* **The input**
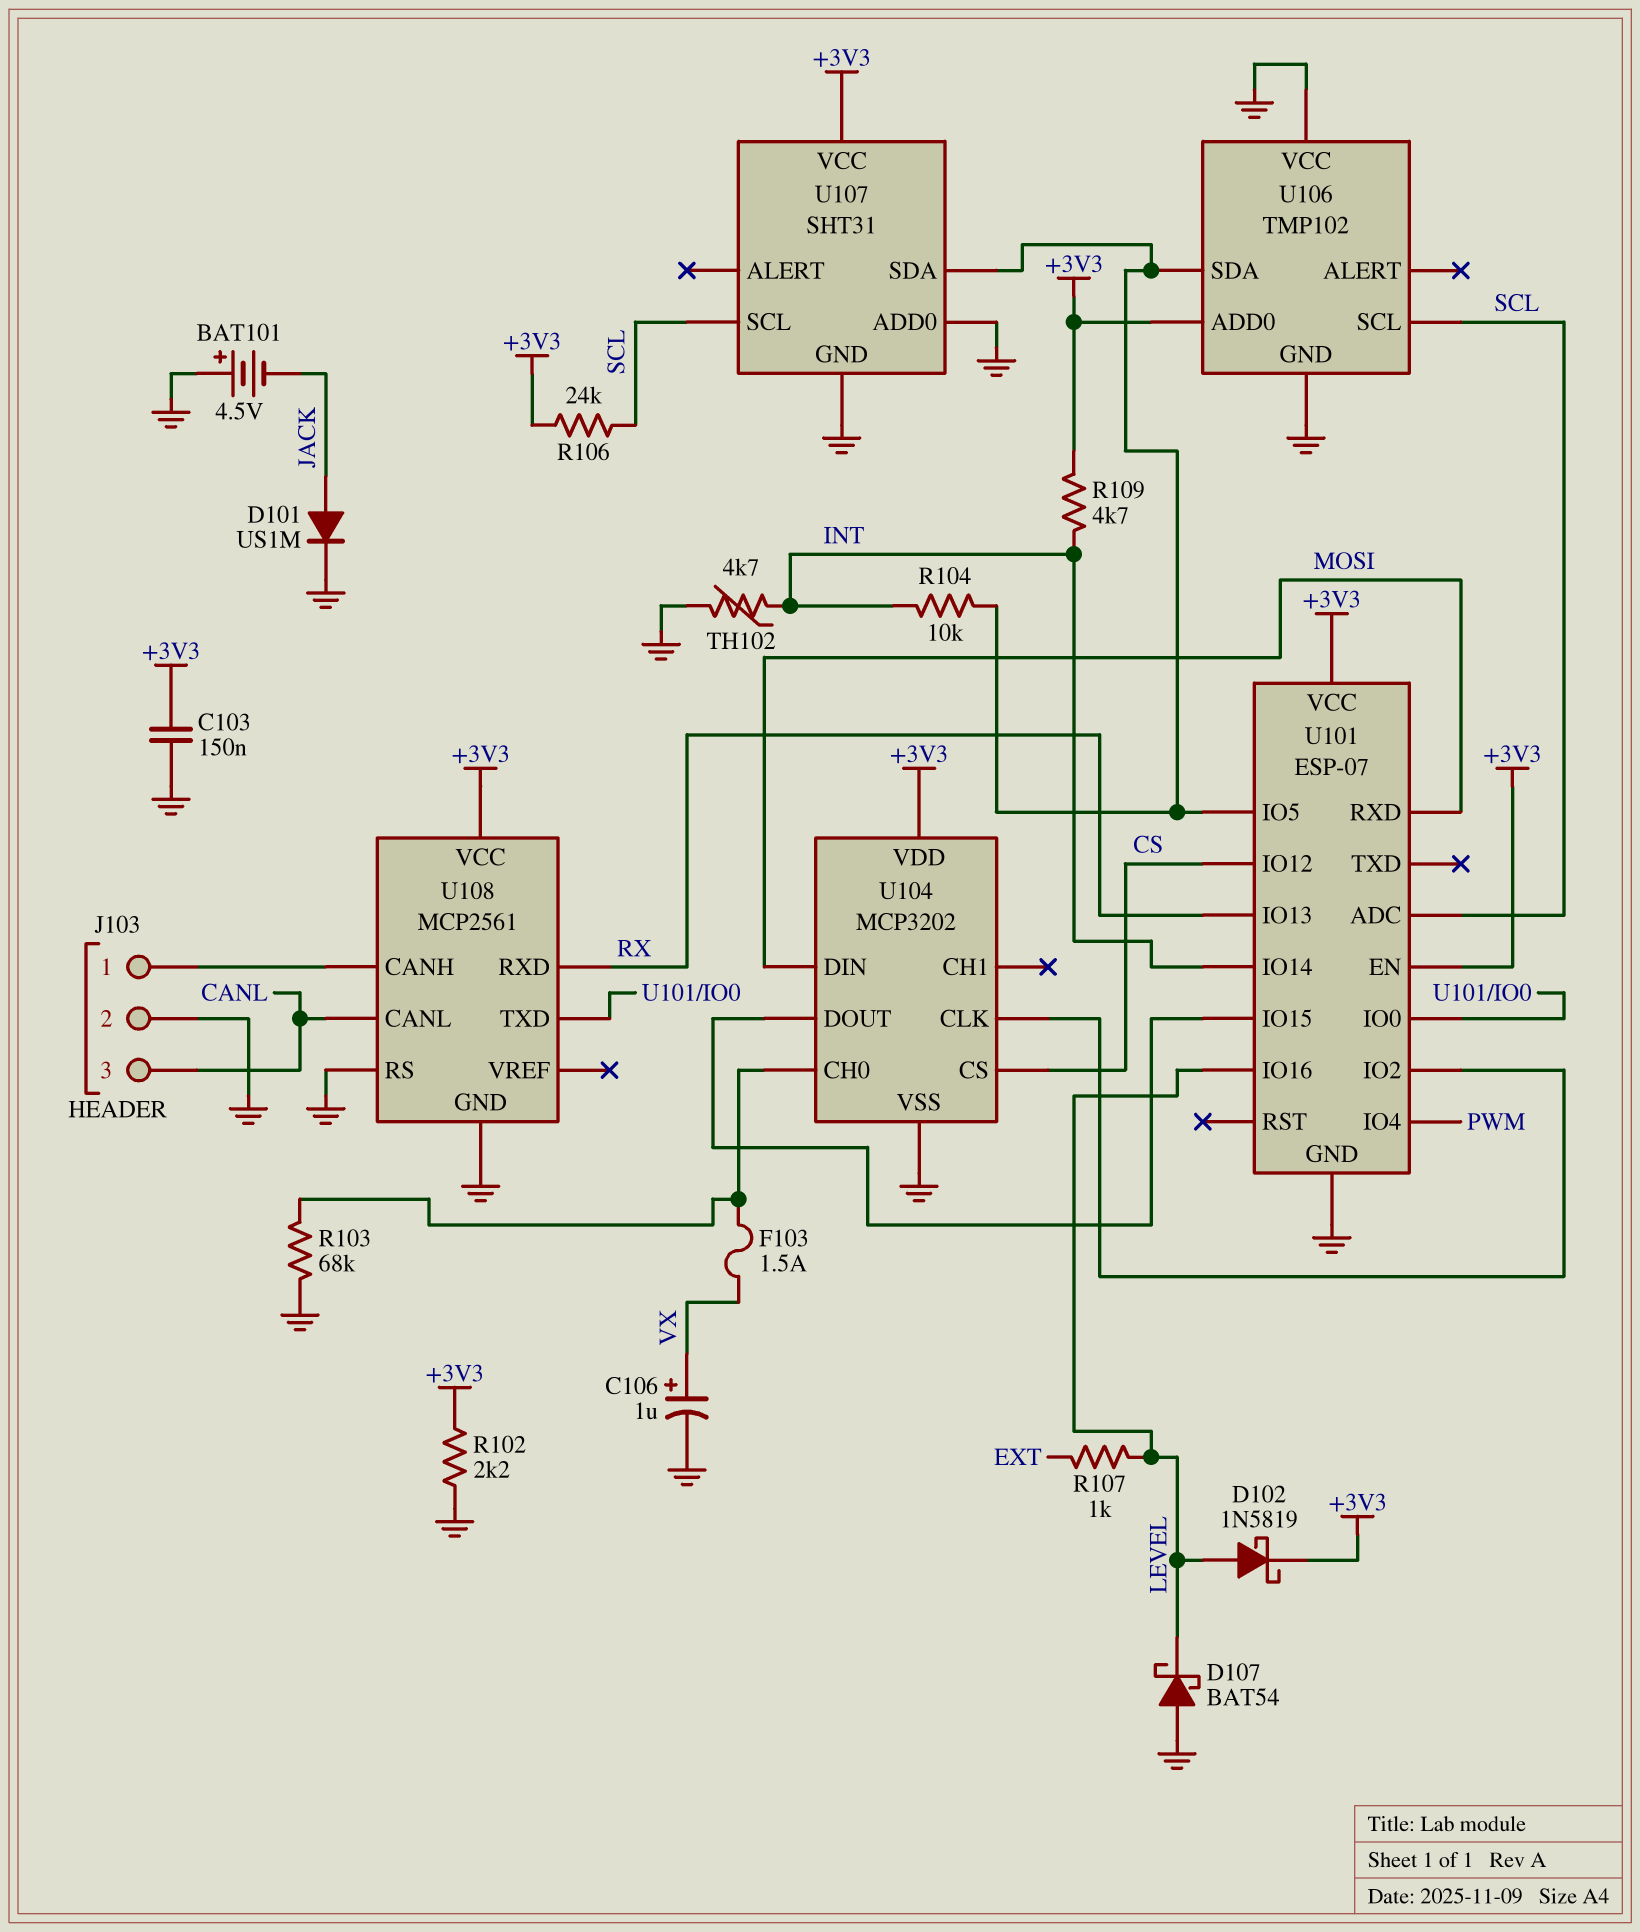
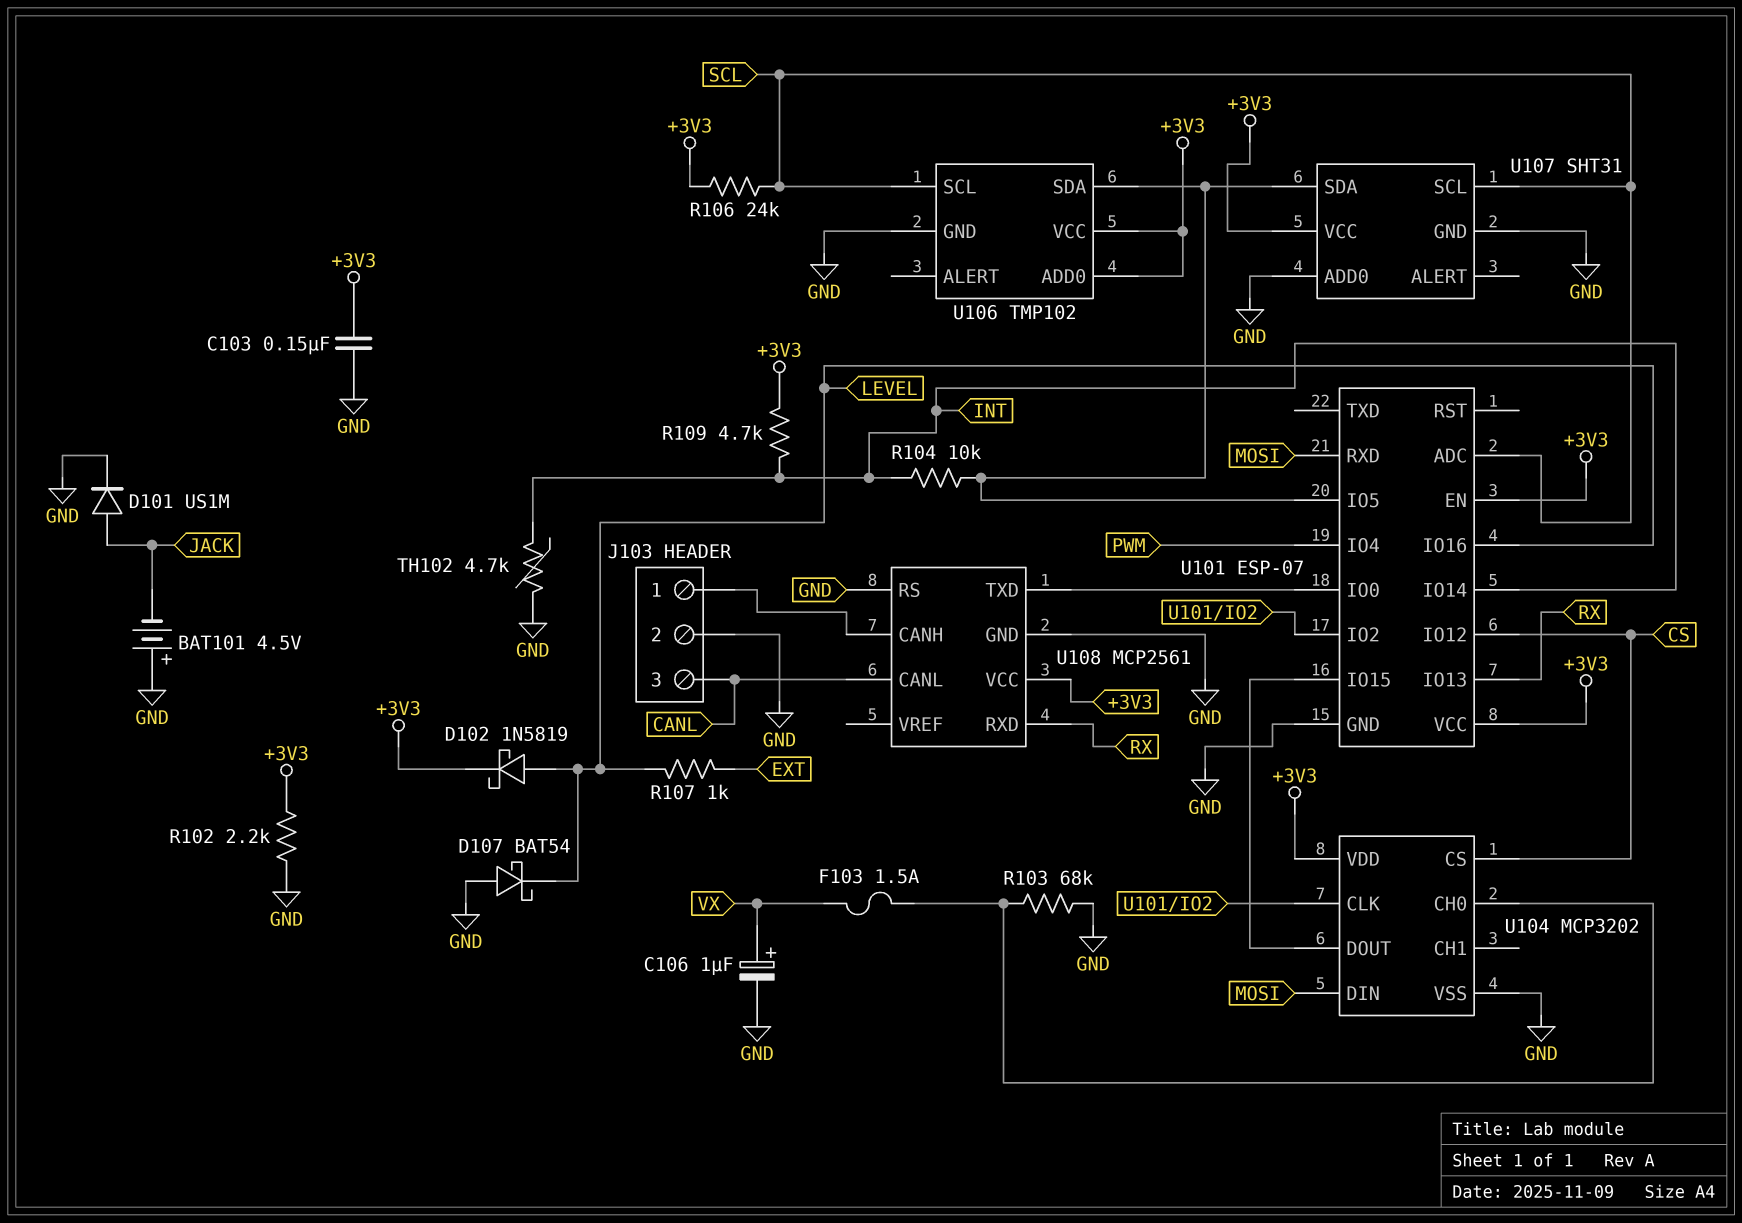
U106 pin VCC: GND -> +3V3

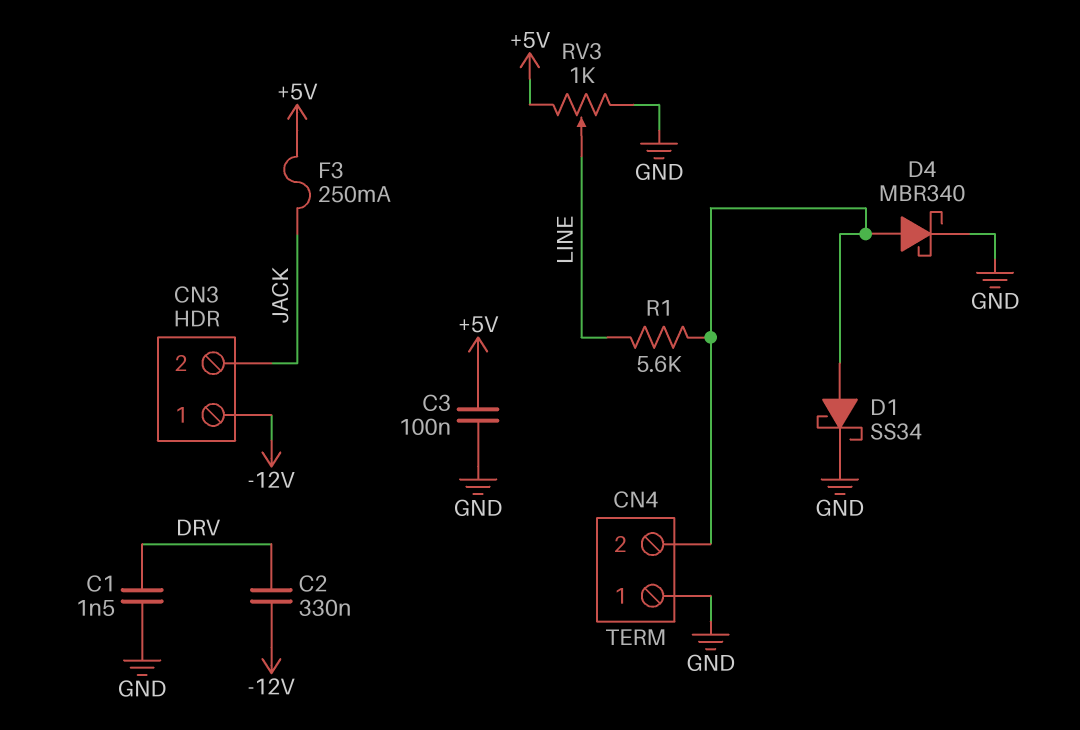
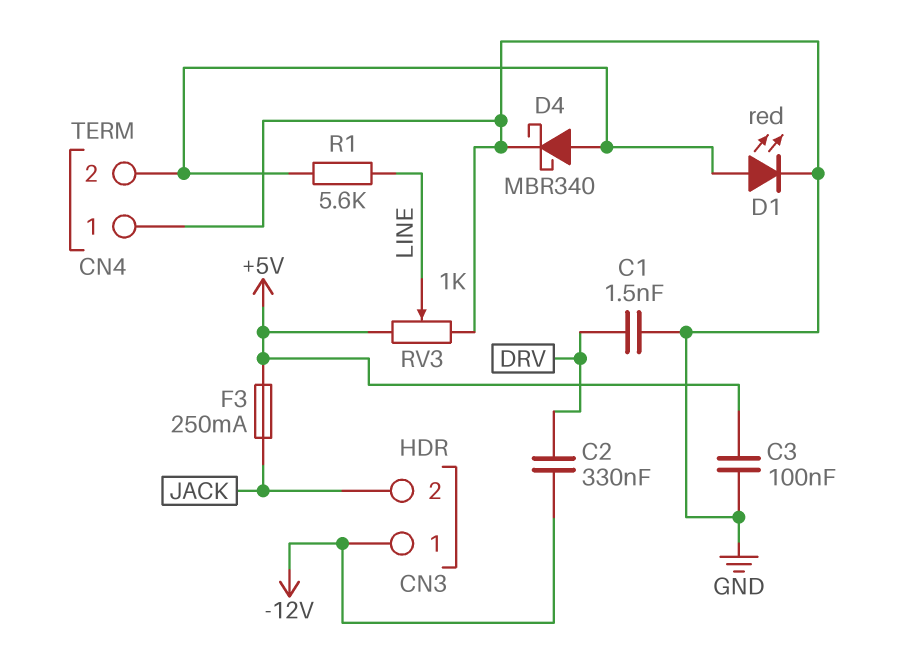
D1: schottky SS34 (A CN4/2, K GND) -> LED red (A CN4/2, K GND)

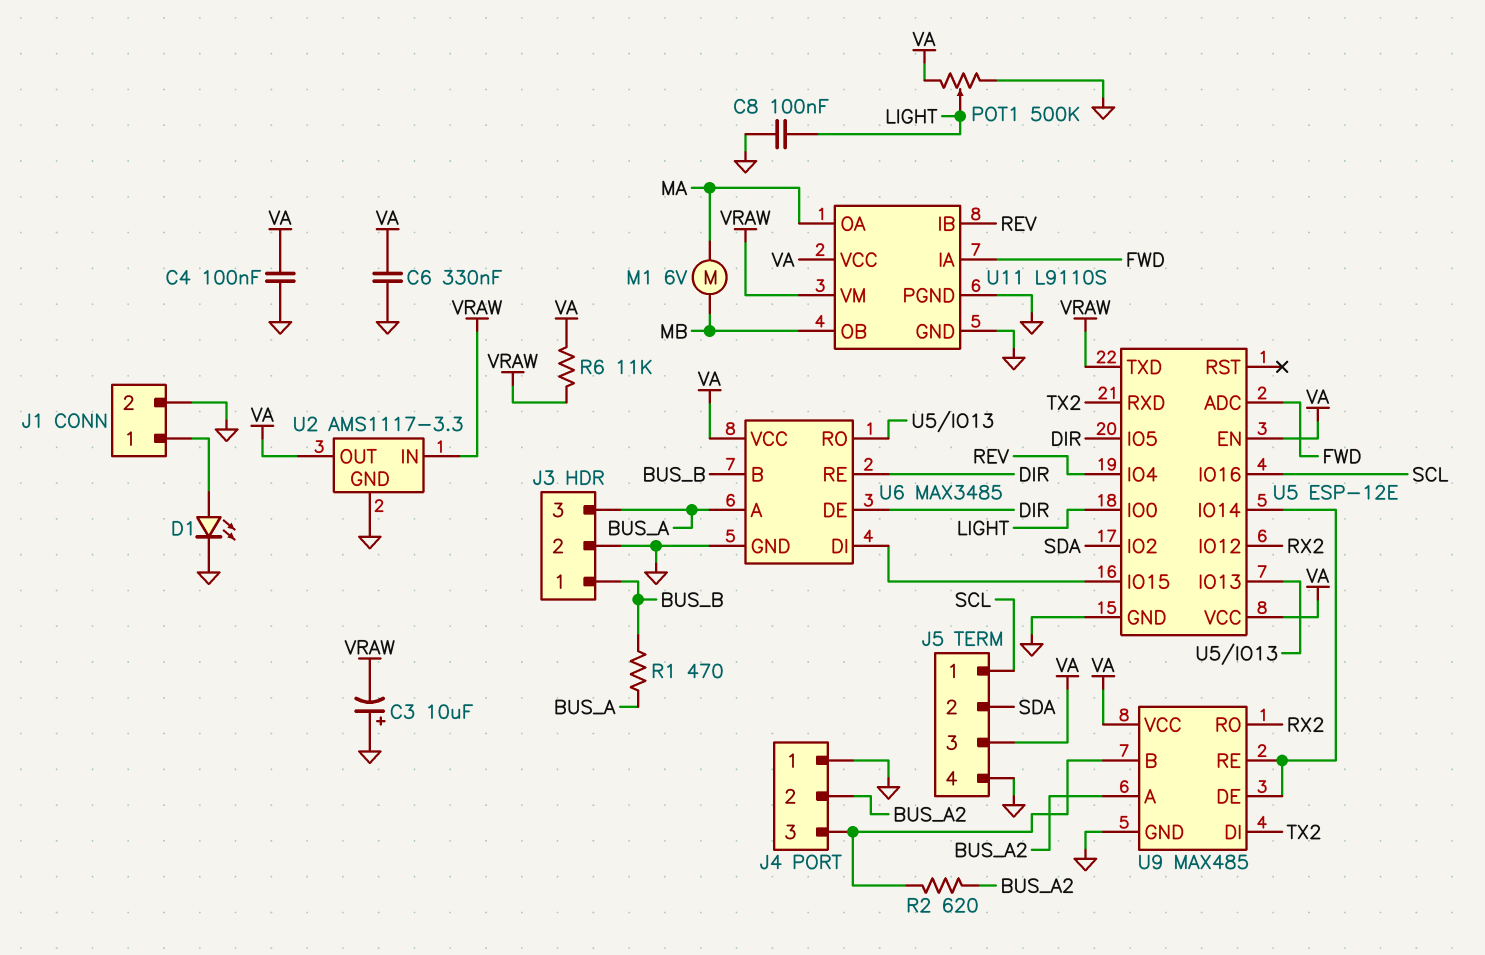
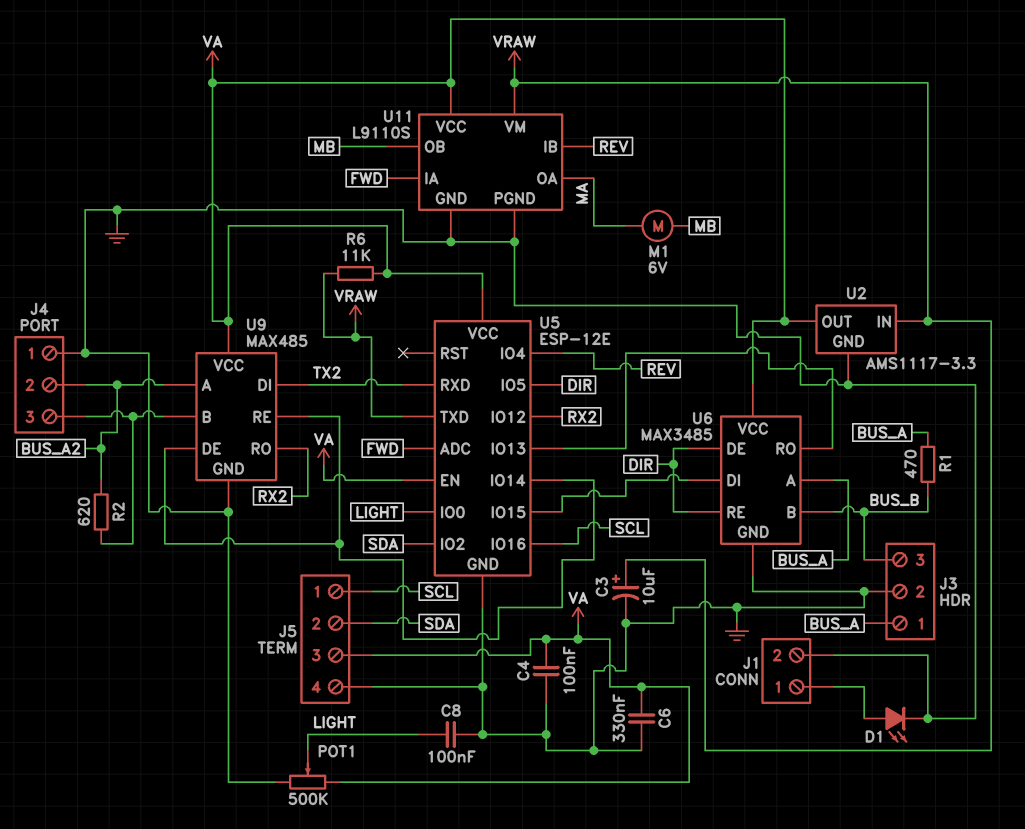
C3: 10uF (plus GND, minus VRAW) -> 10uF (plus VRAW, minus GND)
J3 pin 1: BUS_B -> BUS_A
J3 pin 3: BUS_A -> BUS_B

* **What the task requires**
What the answer should hold is an exact copy of each line from the one containing "C3: 10uF (plus" to the final line of the listing above.

* **Task solution**
C3: 10uF (plus GND, minus VRAW) -> 10uF (plus VRAW, minus GND)
J3 pin 1: BUS_B -> BUS_A
J3 pin 3: BUS_A -> BUS_B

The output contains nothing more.